Source data:
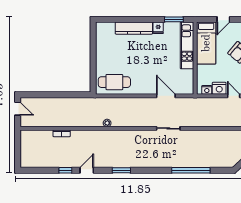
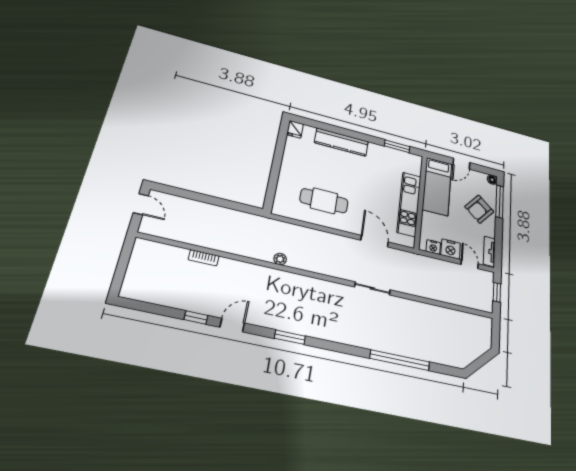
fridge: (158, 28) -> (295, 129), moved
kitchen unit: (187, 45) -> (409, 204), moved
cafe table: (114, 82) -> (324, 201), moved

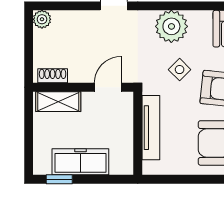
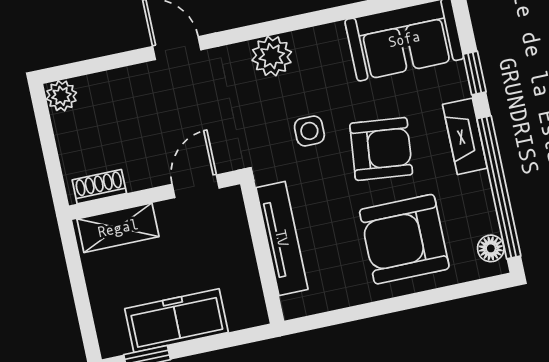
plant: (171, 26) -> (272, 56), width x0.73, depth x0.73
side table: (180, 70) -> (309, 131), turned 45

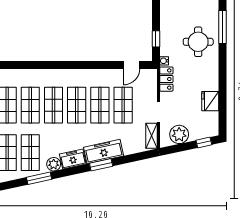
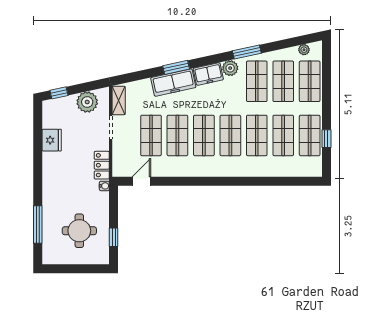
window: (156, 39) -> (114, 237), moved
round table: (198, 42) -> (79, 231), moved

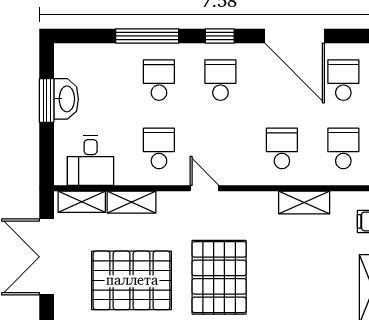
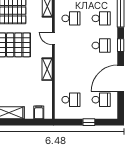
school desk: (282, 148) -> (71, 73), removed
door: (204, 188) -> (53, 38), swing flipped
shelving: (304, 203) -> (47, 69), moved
...
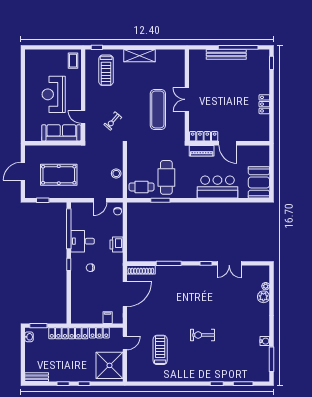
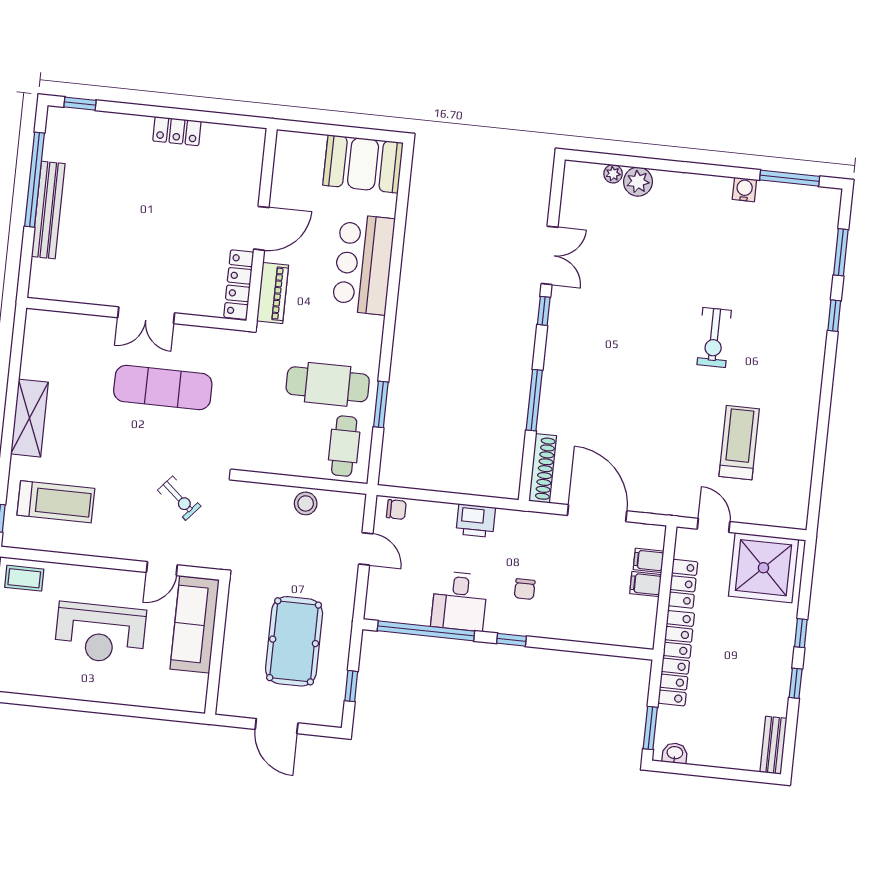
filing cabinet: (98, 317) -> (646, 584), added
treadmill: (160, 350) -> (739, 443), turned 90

Task directions: Copy out, from the listing above, every line that contains the string "table".

Solution to this exercise:
cafe table: (114, 82) -> (324, 201), moved
side table: (180, 70) -> (309, 131), turned 45
round table: (198, 42) -> (79, 231), moved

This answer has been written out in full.